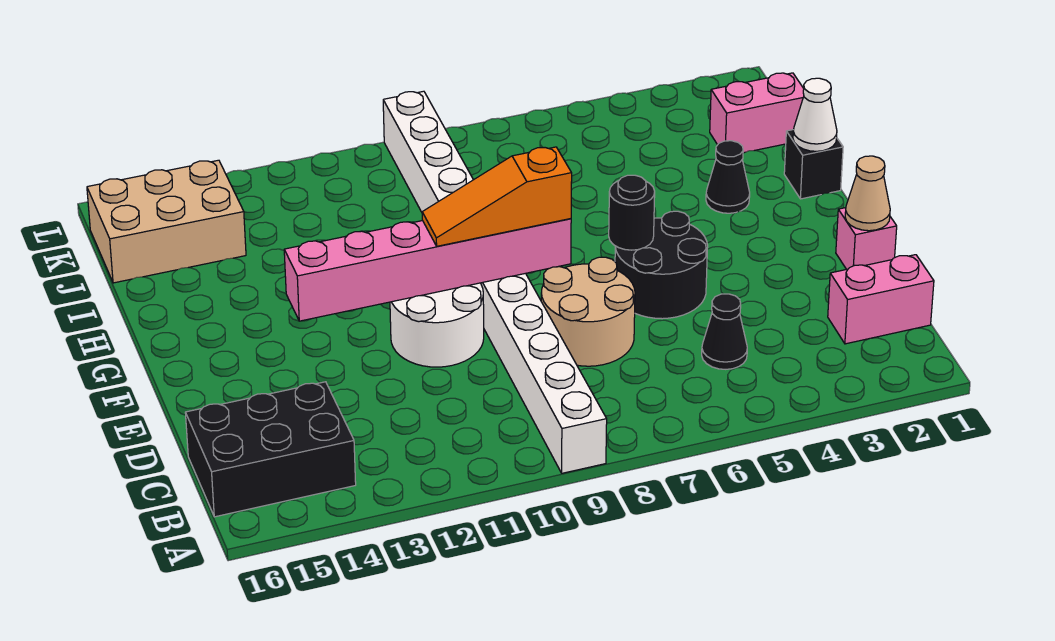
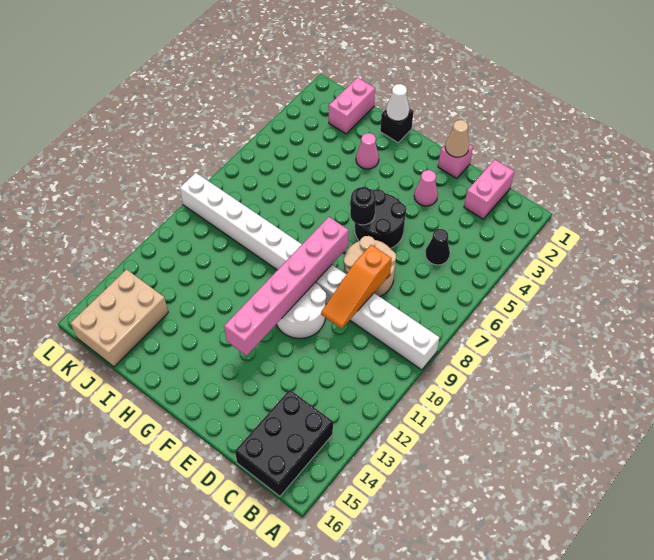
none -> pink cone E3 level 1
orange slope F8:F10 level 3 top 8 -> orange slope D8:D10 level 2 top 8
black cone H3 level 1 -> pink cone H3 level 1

════════════════

How many lines in this listing contain "pink"? Give that number and stop.

Result of the task ::
2